Exercise material:
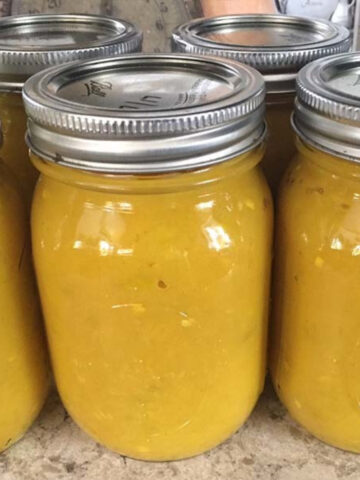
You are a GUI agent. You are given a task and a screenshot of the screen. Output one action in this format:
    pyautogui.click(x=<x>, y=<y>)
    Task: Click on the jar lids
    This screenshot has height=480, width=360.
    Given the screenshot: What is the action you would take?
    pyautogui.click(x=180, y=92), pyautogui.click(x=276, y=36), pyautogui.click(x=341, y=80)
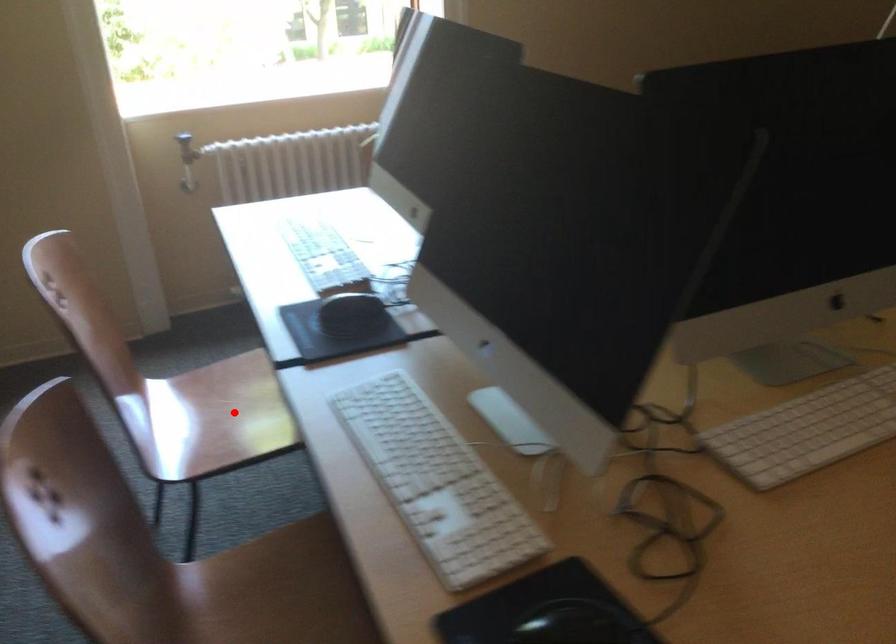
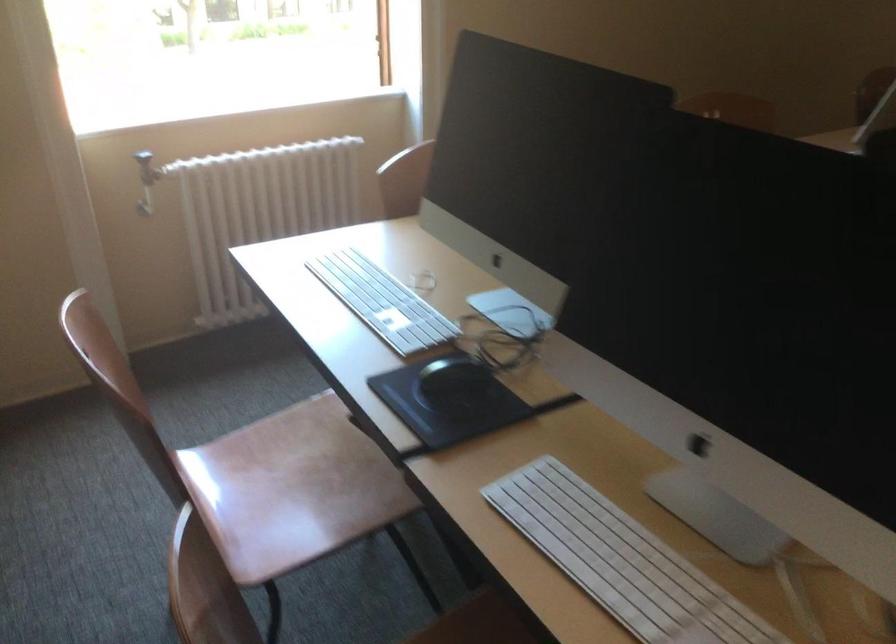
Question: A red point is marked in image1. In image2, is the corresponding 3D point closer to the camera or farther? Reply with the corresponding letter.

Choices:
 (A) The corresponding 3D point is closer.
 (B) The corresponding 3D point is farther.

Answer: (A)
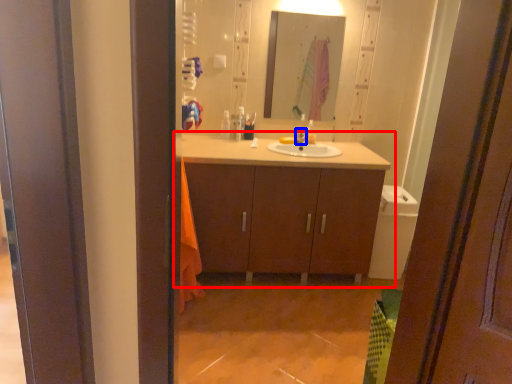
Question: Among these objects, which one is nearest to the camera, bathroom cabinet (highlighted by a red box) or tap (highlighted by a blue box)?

Problem requirements: Reproduce every line of the entries above verbatim, omitting the pictures.

Exercise result:
You are a GUI agent. You are given a task and a screenshot of the screen. Output one action in this format:
    pyautogui.click(x=<x>, y=<y>)
    Task: Click on the jar lids
    This screenshot has height=480, width=360.
    Given the screenshot: What is the action you would take?
    pyautogui.click(x=180, y=92), pyautogui.click(x=276, y=36), pyautogui.click(x=341, y=80)
Question: A red point is marked in image1. In image2, is the corresponding 3D point closer to the camera or farther? Reply with the corresponding letter.

Choices:
 (A) The corresponding 3D point is closer.
 (B) The corresponding 3D point is farther.

Answer: (A)
Question: Among these objects, which one is nearest to the camera, bathroom cabinet (highlighted by a red box) or tap (highlighted by a blue box)?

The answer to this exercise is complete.